__What is being asked__
Restate word for word the lines between the start of the material and the line with "C201: 3.3uF (plus", keeping both of those ends and none of the pictures.

__Records shown__
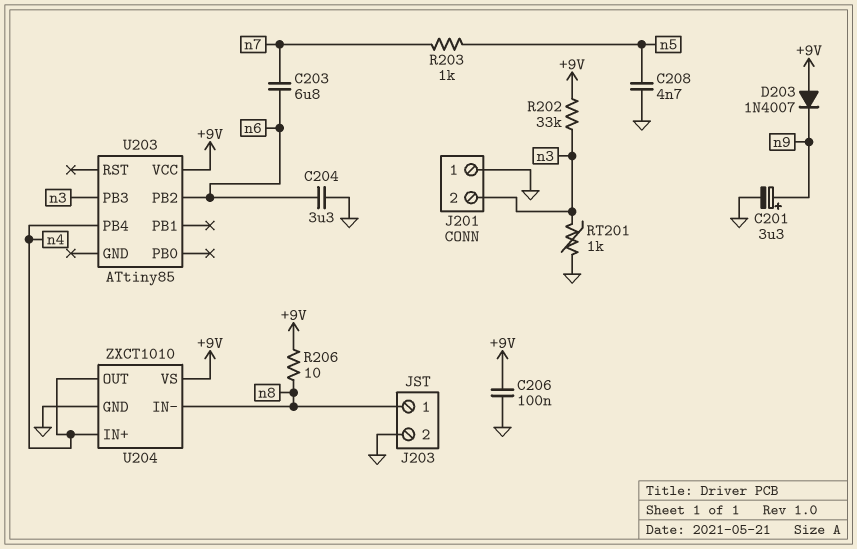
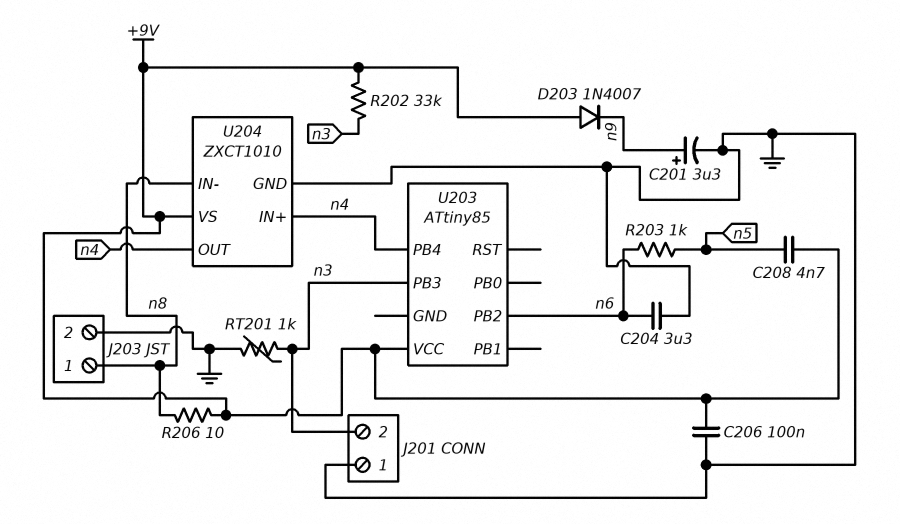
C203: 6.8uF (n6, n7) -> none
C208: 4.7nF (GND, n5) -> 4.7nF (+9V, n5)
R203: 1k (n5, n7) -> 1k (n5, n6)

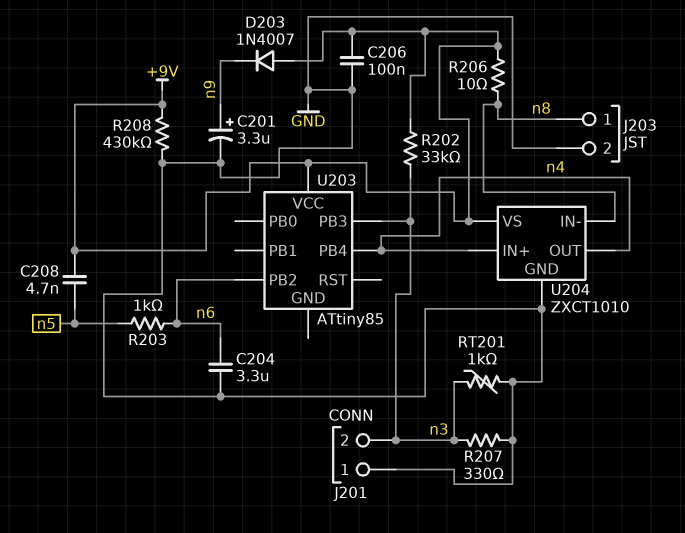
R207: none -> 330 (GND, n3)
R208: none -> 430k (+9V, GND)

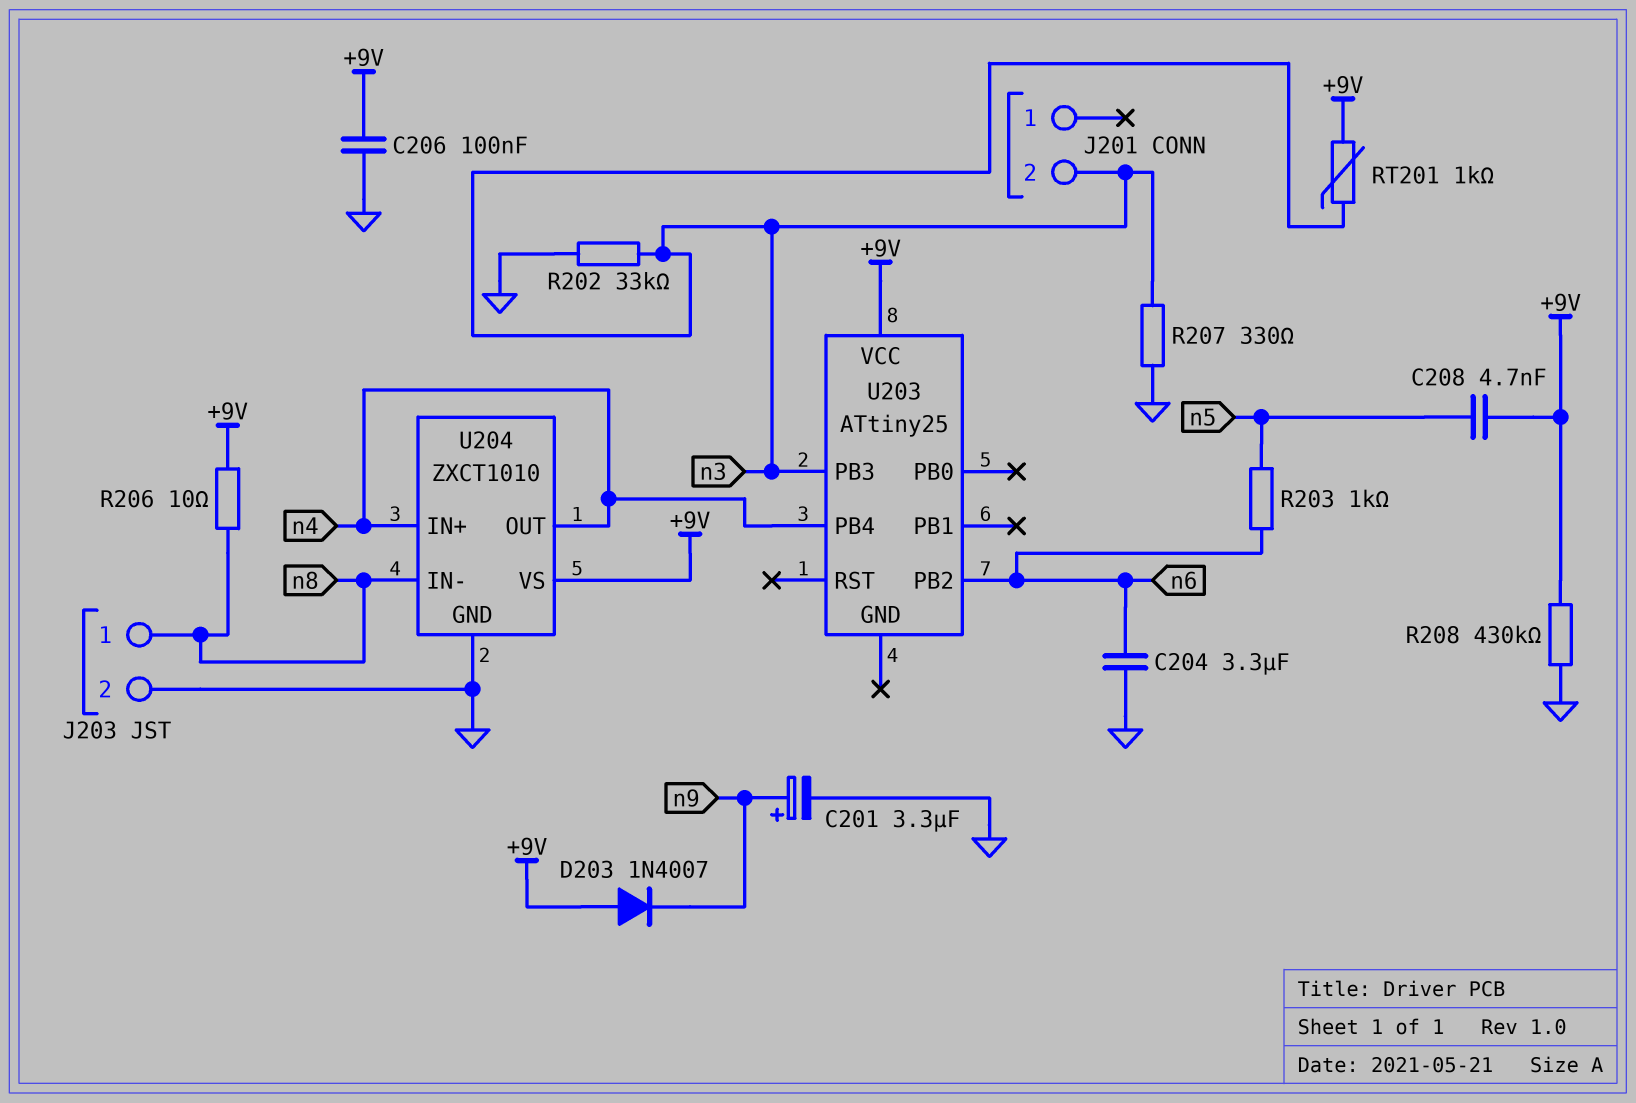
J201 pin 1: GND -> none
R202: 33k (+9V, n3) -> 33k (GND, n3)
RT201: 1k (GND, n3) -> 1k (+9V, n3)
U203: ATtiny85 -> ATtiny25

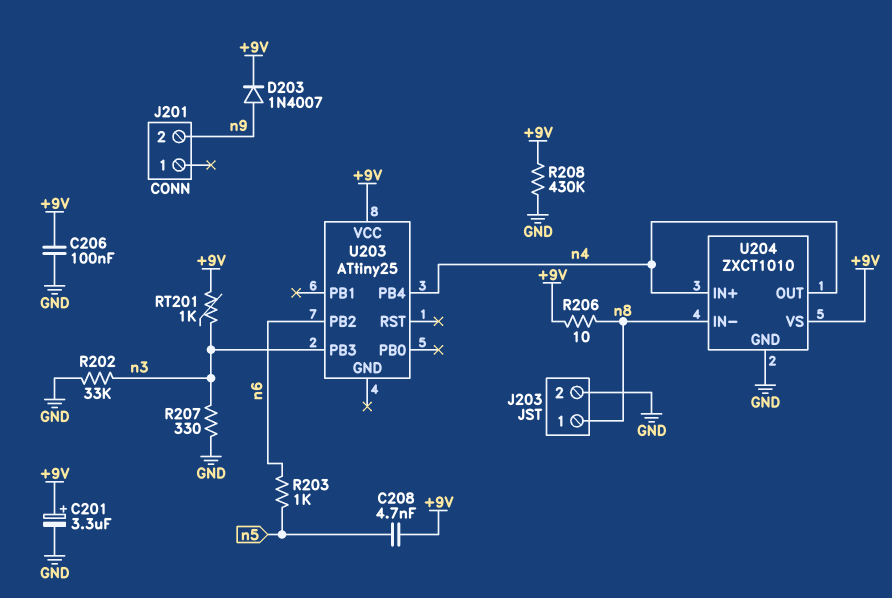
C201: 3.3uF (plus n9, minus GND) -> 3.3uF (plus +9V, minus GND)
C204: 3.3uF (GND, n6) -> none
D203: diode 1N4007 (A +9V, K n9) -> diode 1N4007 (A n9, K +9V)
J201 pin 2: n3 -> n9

__Task solution__
C203: 6.8uF (n6, n7) -> none
C208: 4.7nF (GND, n5) -> 4.7nF (+9V, n5)
R203: 1k (n5, n7) -> 1k (n5, n6)

R207: none -> 330 (GND, n3)
R208: none -> 430k (+9V, GND)

J201 pin 1: GND -> none
R202: 33k (+9V, n3) -> 33k (GND, n3)
RT201: 1k (GND, n3) -> 1k (+9V, n3)
U203: ATtiny85 -> ATtiny25

C201: 3.3uF (plus n9, minus GND) -> 3.3uF (plus +9V, minus GND)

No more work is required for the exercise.